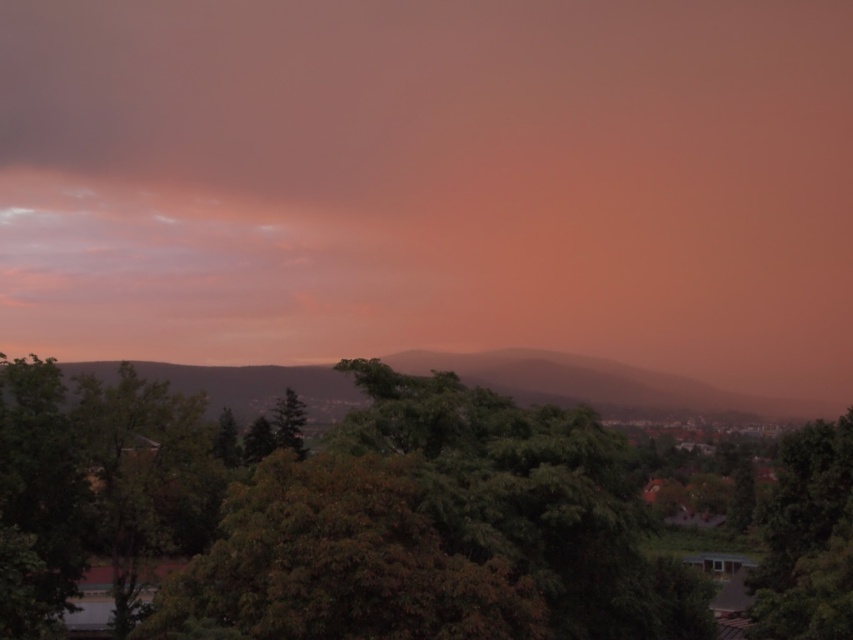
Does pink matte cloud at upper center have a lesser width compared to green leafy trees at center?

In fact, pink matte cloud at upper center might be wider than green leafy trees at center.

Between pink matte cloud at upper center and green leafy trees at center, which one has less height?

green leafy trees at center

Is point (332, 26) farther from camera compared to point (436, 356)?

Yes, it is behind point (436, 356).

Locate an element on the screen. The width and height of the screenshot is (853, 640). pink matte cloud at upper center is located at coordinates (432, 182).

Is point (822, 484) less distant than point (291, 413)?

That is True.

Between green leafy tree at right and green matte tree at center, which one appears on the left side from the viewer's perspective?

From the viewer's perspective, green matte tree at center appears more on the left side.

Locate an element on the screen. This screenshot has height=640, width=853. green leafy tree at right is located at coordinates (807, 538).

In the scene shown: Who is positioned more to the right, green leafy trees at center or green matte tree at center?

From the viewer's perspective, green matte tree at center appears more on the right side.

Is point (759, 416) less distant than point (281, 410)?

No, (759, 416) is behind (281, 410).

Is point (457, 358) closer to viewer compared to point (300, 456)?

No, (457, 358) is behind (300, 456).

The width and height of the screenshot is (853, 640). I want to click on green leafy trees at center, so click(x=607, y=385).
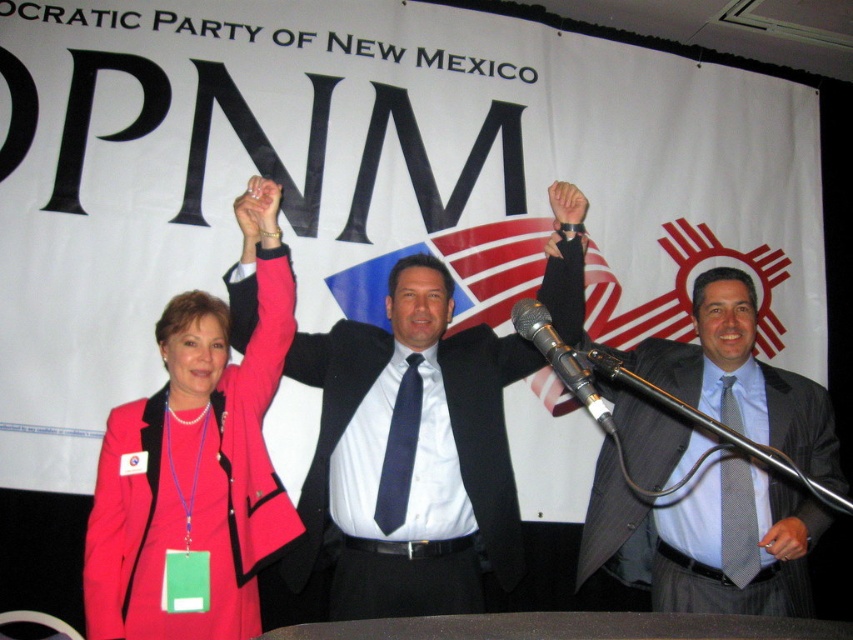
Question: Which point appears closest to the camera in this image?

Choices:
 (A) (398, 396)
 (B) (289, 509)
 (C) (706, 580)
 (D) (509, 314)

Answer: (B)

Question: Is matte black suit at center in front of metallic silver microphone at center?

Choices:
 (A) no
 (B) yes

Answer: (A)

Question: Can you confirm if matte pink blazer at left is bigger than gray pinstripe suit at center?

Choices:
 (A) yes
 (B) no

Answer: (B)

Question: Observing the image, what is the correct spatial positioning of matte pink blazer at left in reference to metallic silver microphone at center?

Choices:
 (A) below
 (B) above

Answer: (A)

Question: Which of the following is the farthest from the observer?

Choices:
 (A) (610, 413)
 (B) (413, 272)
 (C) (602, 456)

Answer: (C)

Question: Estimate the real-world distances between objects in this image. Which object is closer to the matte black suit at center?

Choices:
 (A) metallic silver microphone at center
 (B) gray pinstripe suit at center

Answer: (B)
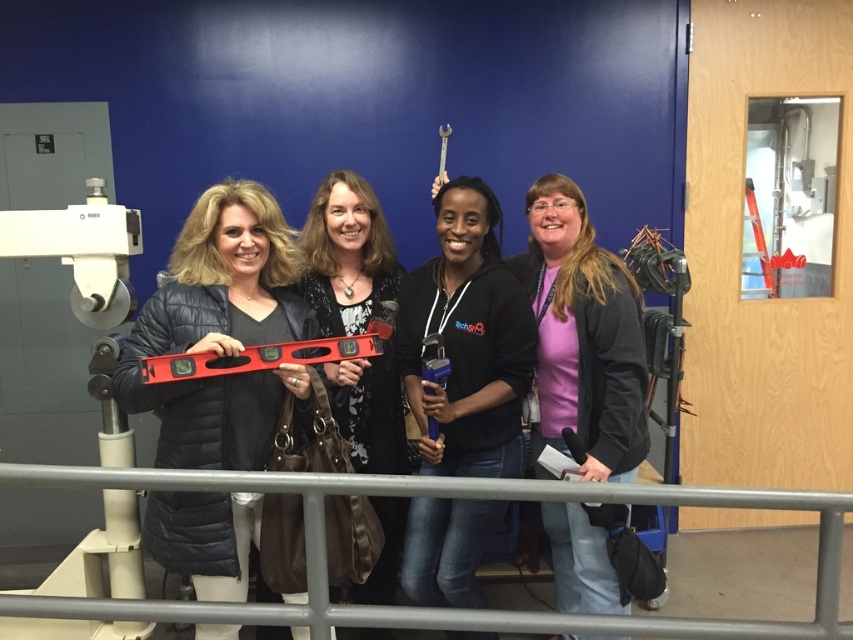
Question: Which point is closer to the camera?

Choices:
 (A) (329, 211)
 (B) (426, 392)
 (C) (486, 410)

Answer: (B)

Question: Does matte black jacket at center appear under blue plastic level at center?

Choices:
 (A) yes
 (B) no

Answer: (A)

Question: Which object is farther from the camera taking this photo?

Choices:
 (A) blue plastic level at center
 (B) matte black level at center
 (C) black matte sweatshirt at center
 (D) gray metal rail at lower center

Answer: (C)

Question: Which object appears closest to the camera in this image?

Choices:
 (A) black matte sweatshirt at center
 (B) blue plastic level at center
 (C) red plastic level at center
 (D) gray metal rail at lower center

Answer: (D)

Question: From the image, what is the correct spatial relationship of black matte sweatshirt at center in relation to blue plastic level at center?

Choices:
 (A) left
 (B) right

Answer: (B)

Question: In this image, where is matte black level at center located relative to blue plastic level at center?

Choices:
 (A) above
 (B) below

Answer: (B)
═══
> _Exercise_
Copy all of the records above word for word, without the pictures.

> _Final answer_
Does pink matte cloud at upper center have a lesser width compared to green leafy trees at center?

In fact, pink matte cloud at upper center might be wider than green leafy trees at center.

Between pink matte cloud at upper center and green leafy trees at center, which one has less height?

green leafy trees at center

Is point (332, 26) farther from camera compared to point (436, 356)?

Yes, it is behind point (436, 356).

Locate an element on the screen. The width and height of the screenshot is (853, 640). pink matte cloud at upper center is located at coordinates (432, 182).

Is point (822, 484) less distant than point (291, 413)?

That is True.

Between green leafy tree at right and green matte tree at center, which one appears on the left side from the viewer's perspective?

From the viewer's perspective, green matte tree at center appears more on the left side.

Locate an element on the screen. This screenshot has height=640, width=853. green leafy tree at right is located at coordinates (807, 538).

In the scene shown: Who is positioned more to the right, green leafy trees at center or green matte tree at center?

From the viewer's perspective, green matte tree at center appears more on the right side.

Is point (759, 416) less distant than point (281, 410)?

No, (759, 416) is behind (281, 410).

Is point (457, 358) closer to viewer compared to point (300, 456)?

No, (457, 358) is behind (300, 456).

The width and height of the screenshot is (853, 640). I want to click on green leafy trees at center, so click(x=607, y=385).
Question: Which point appears closest to the camera in this image?

Choices:
 (A) (398, 396)
 (B) (289, 509)
 (C) (706, 580)
 (D) (509, 314)

Answer: (B)

Question: Is matte black suit at center in front of metallic silver microphone at center?

Choices:
 (A) no
 (B) yes

Answer: (A)

Question: Can you confirm if matte pink blazer at left is bigger than gray pinstripe suit at center?

Choices:
 (A) yes
 (B) no

Answer: (B)

Question: Observing the image, what is the correct spatial positioning of matte pink blazer at left in reference to metallic silver microphone at center?

Choices:
 (A) below
 (B) above

Answer: (A)

Question: Which of the following is the farthest from the observer?

Choices:
 (A) (610, 413)
 (B) (413, 272)
 (C) (602, 456)

Answer: (C)

Question: Estimate the real-world distances between objects in this image. Which object is closer to the matte black suit at center?

Choices:
 (A) metallic silver microphone at center
 (B) gray pinstripe suit at center

Answer: (B)
Question: Which point is closer to the camera?

Choices:
 (A) (329, 211)
 (B) (426, 392)
 (C) (486, 410)

Answer: (B)

Question: Does matte black jacket at center appear under blue plastic level at center?

Choices:
 (A) yes
 (B) no

Answer: (A)

Question: Which object is farther from the camera taking this photo?

Choices:
 (A) blue plastic level at center
 (B) matte black level at center
 (C) black matte sweatshirt at center
 (D) gray metal rail at lower center

Answer: (C)

Question: Which object appears closest to the camera in this image?

Choices:
 (A) black matte sweatshirt at center
 (B) blue plastic level at center
 (C) red plastic level at center
 (D) gray metal rail at lower center

Answer: (D)

Question: From the image, what is the correct spatial relationship of black matte sweatshirt at center in relation to blue plastic level at center?

Choices:
 (A) left
 (B) right

Answer: (B)

Question: In this image, where is matte black level at center located relative to blue plastic level at center?

Choices:
 (A) above
 (B) below

Answer: (B)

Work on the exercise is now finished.